Description of the task:
Search the data below for the word "rectangle" and copy each line that holds it.

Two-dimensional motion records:
# # # # # # #

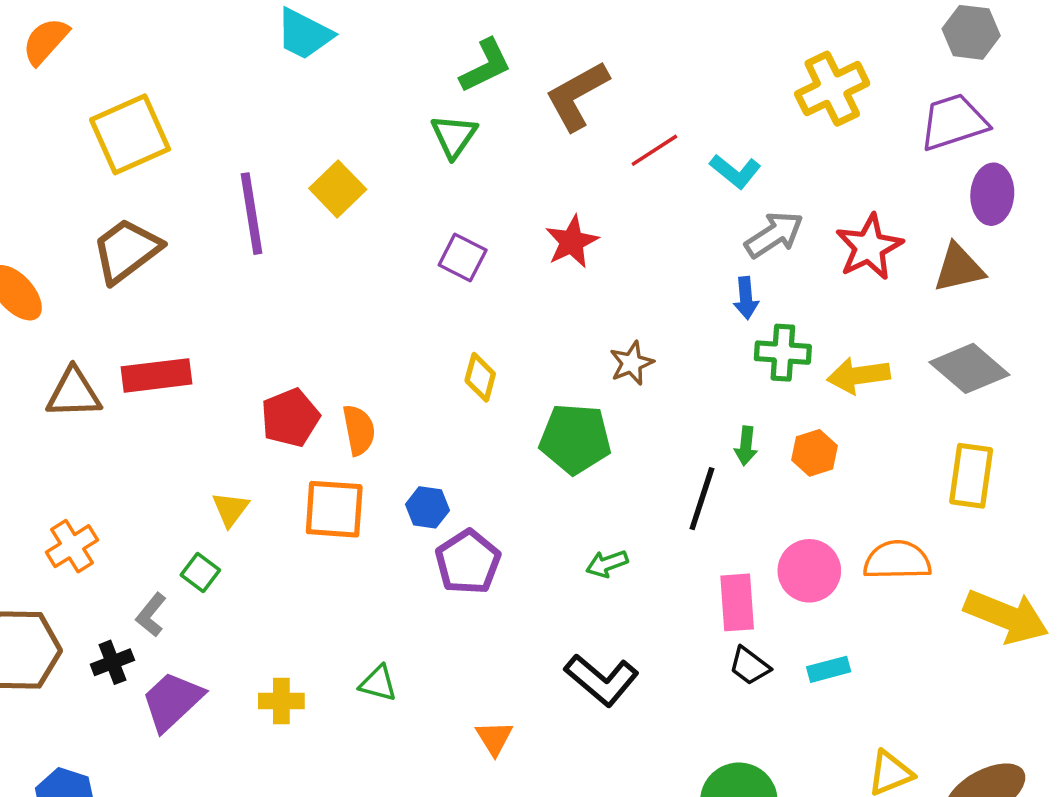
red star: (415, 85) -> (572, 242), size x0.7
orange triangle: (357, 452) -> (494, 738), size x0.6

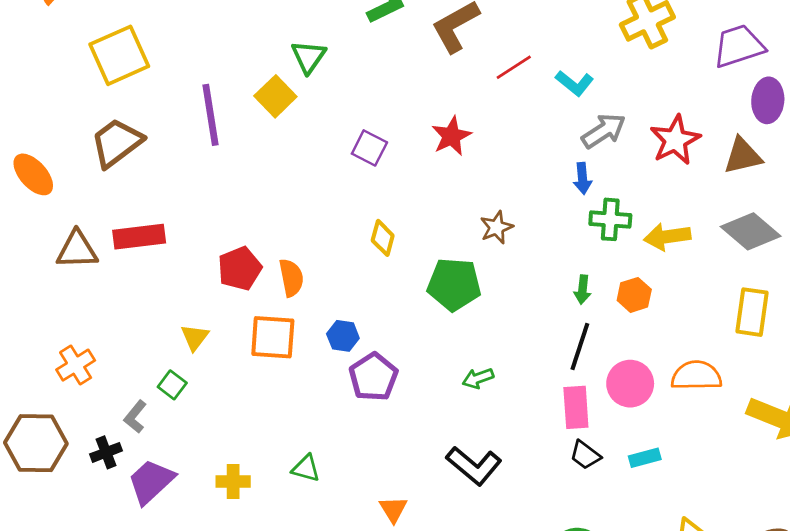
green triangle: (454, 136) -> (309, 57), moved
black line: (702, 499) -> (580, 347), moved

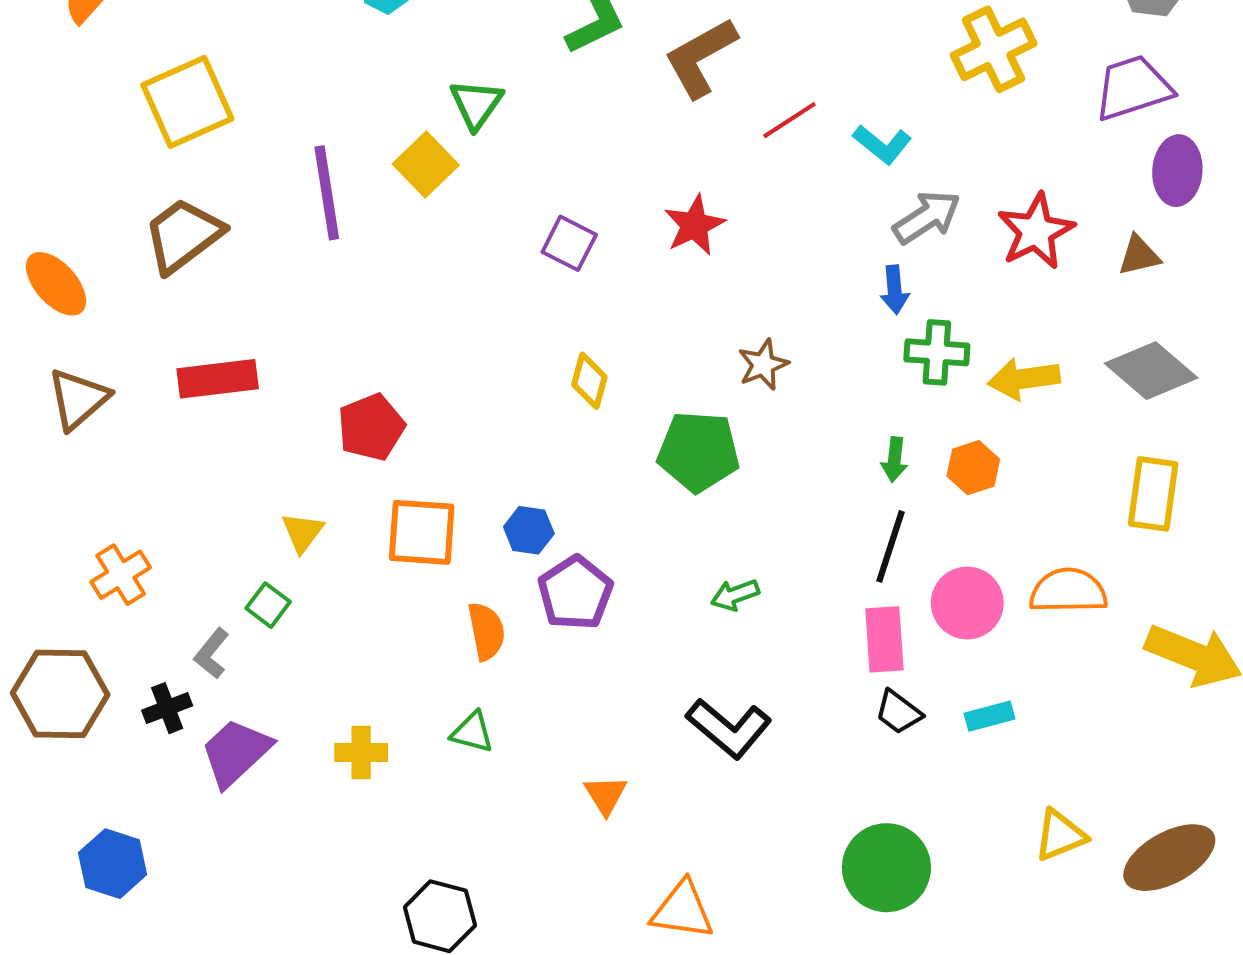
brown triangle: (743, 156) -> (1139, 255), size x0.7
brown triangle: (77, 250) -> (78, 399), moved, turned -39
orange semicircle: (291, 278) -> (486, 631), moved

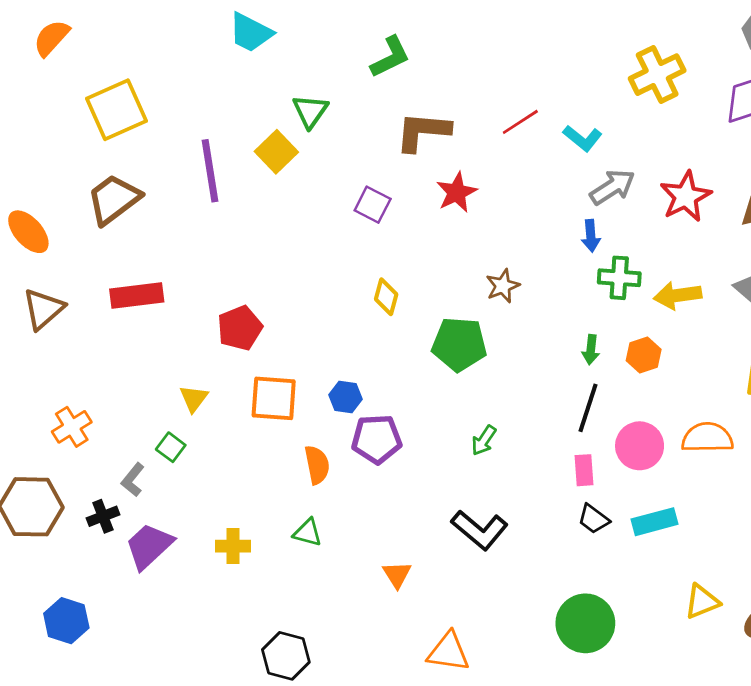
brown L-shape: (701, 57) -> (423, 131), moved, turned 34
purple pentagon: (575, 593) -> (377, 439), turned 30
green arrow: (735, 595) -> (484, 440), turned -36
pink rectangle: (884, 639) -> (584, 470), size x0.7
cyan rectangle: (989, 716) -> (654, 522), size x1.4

# # # # # # #

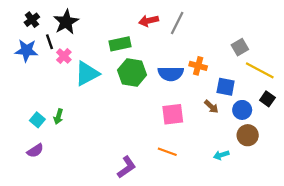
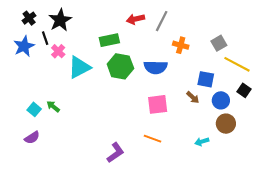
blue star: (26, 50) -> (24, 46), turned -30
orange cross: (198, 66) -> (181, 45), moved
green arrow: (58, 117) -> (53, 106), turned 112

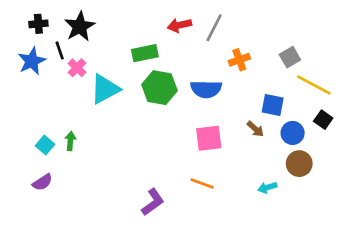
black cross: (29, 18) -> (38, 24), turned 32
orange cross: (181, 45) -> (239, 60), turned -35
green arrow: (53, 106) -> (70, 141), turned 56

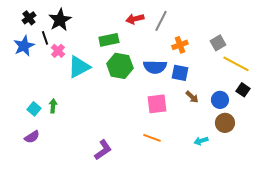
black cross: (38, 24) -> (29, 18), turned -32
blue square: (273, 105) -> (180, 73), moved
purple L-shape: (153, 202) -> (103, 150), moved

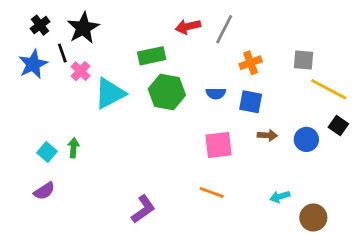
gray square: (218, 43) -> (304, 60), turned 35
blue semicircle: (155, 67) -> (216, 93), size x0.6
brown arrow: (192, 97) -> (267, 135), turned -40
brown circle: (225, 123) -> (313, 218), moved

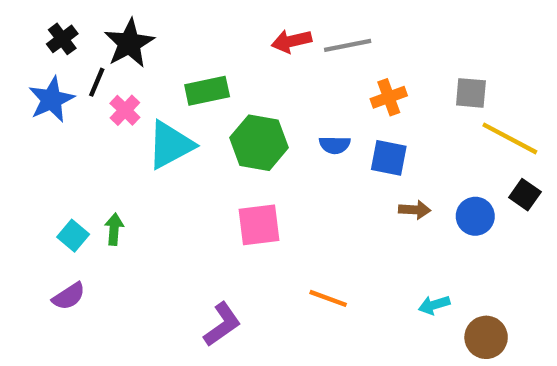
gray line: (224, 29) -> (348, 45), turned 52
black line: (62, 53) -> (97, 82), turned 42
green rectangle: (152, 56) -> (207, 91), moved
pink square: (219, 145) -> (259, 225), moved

# # # # # # #

Response box:
pink rectangle: (884, 639) -> (584, 470), size x0.7
cyan rectangle: (989, 716) -> (654, 522), size x1.4
green rectangle: (152, 56) -> (207, 91), moved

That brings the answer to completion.